▸ **WHAT YOU SHOULD DO**
From the line that includes "R4: 47k (EN, GATE) -> 47k (GATE, GND)" to the last line of the data, quote each line precisely; both boundary lines belong in the answer.
═══ INFORMATION PROVIDED
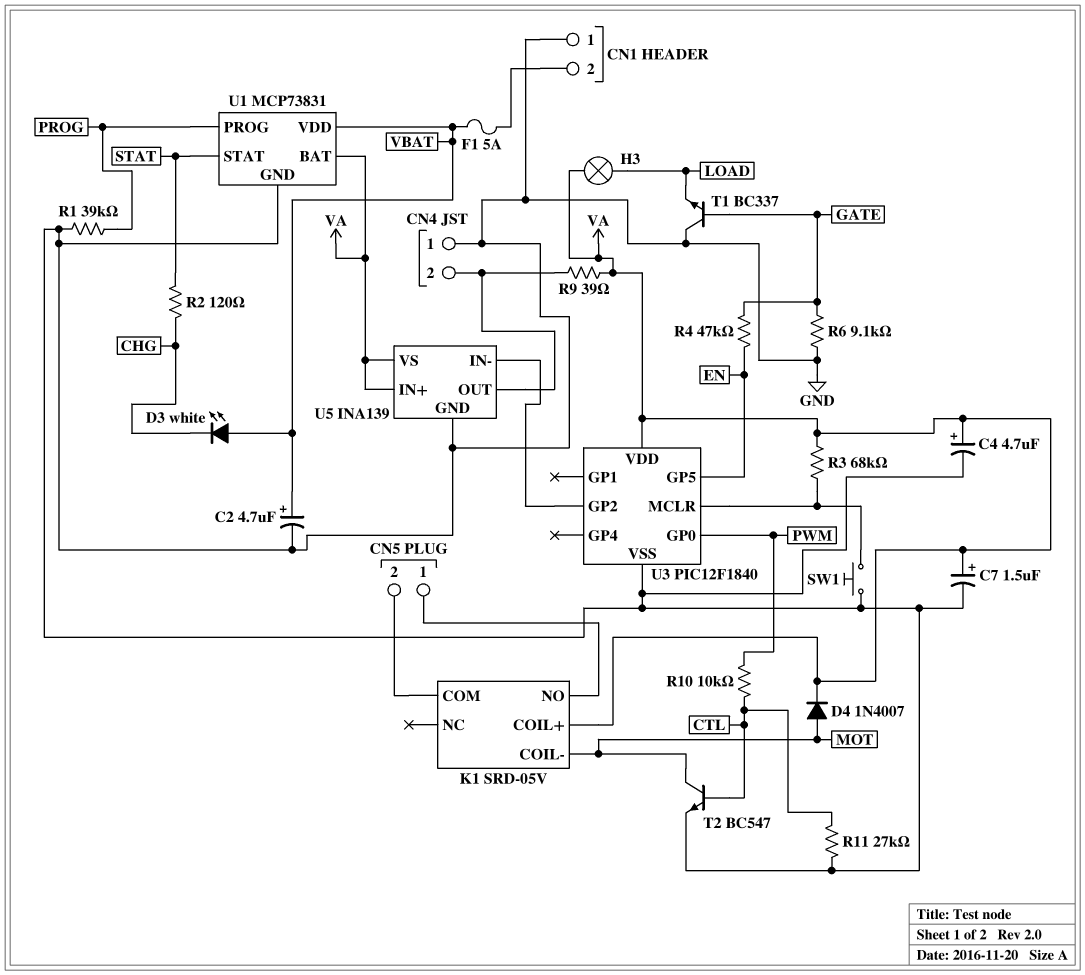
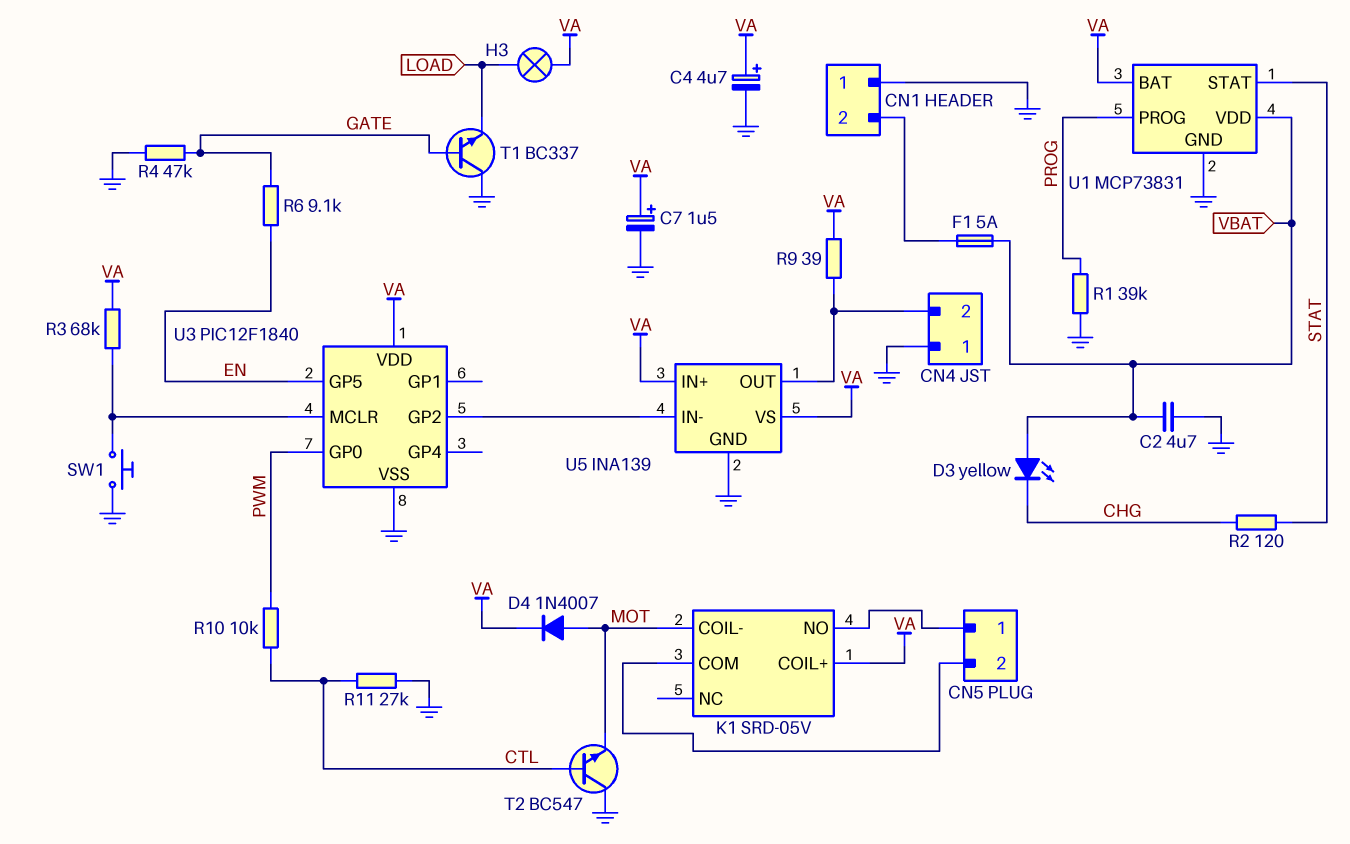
C2: 4.7uF (plus VBAT, minus GND) -> 4.7uF (GND, VBAT)
D3: LED white (A VBAT, K CHG) -> LED yellow (A VBAT, K CHG)
R4: 47k (EN, GATE) -> 47k (GATE, GND)
R6: 9.1k (GATE, GND) -> 9.1k (EN, GATE)
T2: NPN BC547 (B CTL, C MOT, E GND) -> NPN BC547 (B CTL, C GND, E MOT)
══════
▸ **YOUR RESPONSE**
R4: 47k (EN, GATE) -> 47k (GATE, GND)
R6: 9.1k (GATE, GND) -> 9.1k (EN, GATE)
T2: NPN BC547 (B CTL, C MOT, E GND) -> NPN BC547 (B CTL, C GND, E MOT)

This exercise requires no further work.